## Try it
Give back an exact copy of the lines in the records below, from the line that has "type=repainted; before=pan in" through the line that has "type=shifted; before=box in", and nothing besides.

## Records for this exercise
□ □ □

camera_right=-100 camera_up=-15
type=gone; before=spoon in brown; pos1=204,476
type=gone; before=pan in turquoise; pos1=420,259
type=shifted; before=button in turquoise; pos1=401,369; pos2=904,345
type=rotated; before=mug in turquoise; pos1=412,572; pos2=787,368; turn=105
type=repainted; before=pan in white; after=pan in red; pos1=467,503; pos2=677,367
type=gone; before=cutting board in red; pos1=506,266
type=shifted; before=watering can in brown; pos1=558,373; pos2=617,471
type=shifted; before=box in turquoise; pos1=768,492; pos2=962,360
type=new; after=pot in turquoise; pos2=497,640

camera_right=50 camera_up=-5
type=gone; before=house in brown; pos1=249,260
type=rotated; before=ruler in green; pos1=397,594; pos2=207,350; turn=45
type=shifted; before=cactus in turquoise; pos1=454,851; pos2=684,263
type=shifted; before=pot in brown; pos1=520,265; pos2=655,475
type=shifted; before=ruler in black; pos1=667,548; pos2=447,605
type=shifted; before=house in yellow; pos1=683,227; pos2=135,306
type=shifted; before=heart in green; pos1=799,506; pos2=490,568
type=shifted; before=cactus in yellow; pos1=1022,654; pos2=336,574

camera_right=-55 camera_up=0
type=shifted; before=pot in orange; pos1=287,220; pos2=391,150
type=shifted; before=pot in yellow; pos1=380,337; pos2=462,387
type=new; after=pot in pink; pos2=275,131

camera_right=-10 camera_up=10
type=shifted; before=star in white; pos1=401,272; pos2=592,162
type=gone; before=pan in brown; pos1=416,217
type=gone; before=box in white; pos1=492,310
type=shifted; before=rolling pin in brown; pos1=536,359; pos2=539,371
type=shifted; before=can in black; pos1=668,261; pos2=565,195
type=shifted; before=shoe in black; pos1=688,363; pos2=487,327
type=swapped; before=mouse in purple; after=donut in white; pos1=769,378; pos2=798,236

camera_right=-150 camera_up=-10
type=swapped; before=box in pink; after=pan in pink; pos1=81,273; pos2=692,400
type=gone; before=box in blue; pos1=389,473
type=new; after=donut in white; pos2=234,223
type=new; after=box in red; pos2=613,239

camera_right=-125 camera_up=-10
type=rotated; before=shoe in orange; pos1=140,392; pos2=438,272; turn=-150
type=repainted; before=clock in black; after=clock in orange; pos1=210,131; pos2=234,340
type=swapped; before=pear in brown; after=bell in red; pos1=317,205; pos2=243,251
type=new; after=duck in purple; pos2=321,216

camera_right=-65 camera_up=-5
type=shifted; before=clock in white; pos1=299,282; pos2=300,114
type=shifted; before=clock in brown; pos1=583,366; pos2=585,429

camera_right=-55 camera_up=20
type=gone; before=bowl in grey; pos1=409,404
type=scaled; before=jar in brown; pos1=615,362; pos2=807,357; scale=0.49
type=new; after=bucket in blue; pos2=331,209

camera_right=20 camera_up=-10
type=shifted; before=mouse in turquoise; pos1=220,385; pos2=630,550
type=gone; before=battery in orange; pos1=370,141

□ □ □

## Reply to the task
type=repainted; before=pan in white; after=pan in red; pos1=467,503; pos2=677,367
type=gone; before=cutting board in red; pos1=506,266
type=shifted; before=watering can in brown; pos1=558,373; pos2=617,471
type=shifted; before=box in turquoise; pos1=768,492; pos2=962,360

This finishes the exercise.